(Your assignment)
For this exercise, output exactly and only the lines running from the one with "orange_robot (no. 3 from left)" through the final line of the data below, without pictures.

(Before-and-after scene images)
* * *

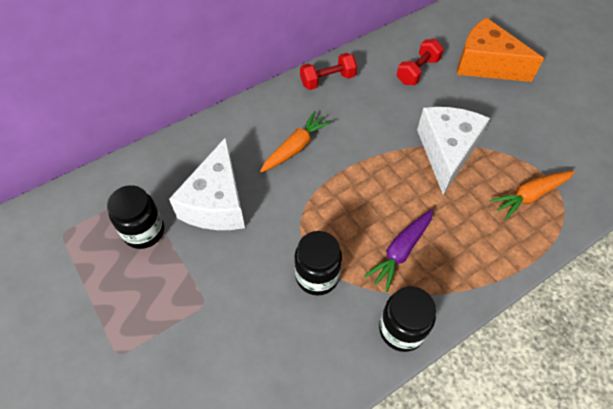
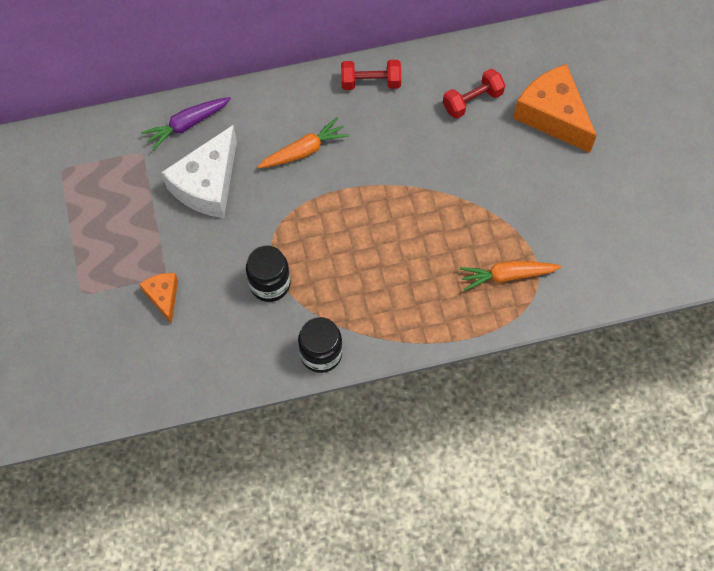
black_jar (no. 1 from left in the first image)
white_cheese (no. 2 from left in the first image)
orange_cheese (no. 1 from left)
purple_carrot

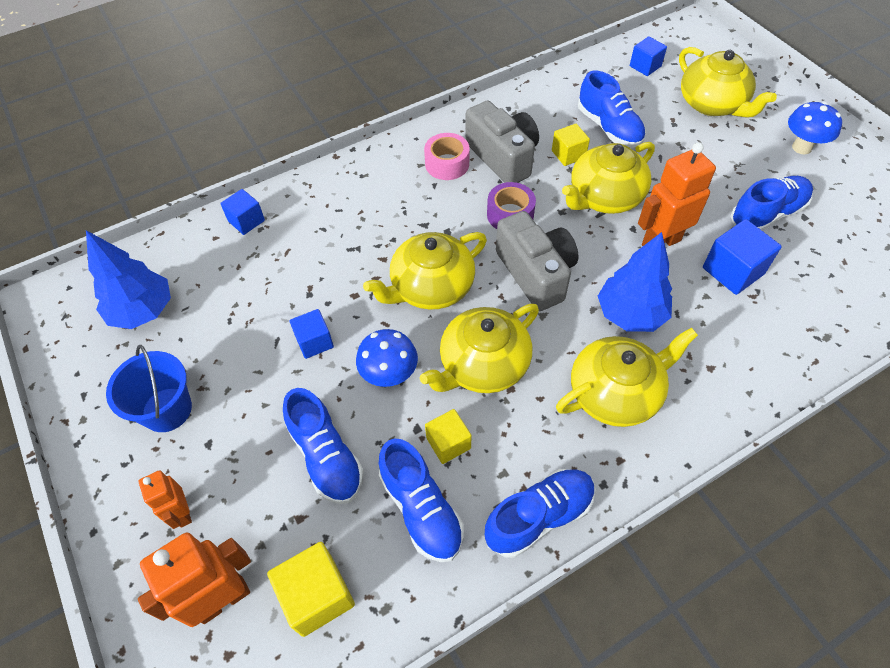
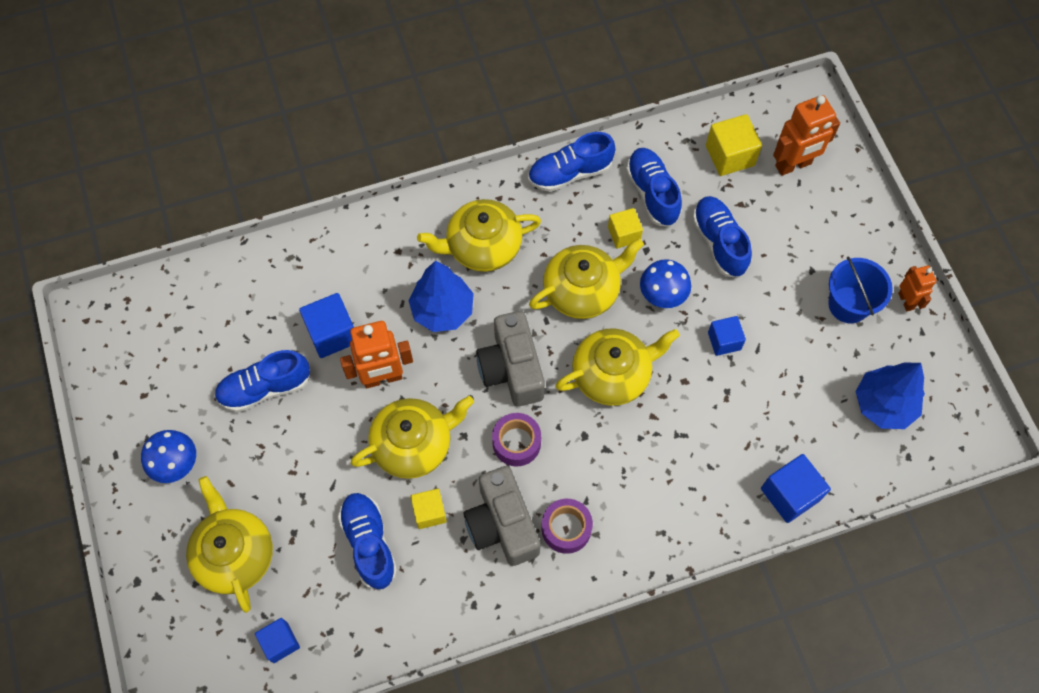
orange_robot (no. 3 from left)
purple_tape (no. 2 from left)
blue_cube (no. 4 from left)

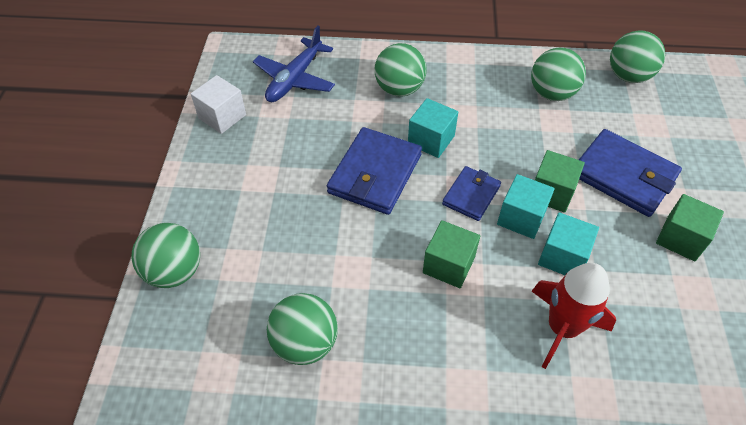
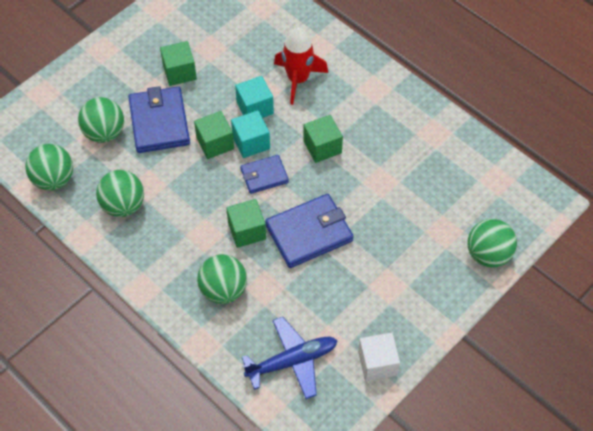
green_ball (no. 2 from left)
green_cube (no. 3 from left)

* * *

(Task result)
orange_robot (no. 3 from left)
purple_tape (no. 2 from left)
blue_cube (no. 4 from left)

green_ball (no. 2 from left)
green_cube (no. 3 from left)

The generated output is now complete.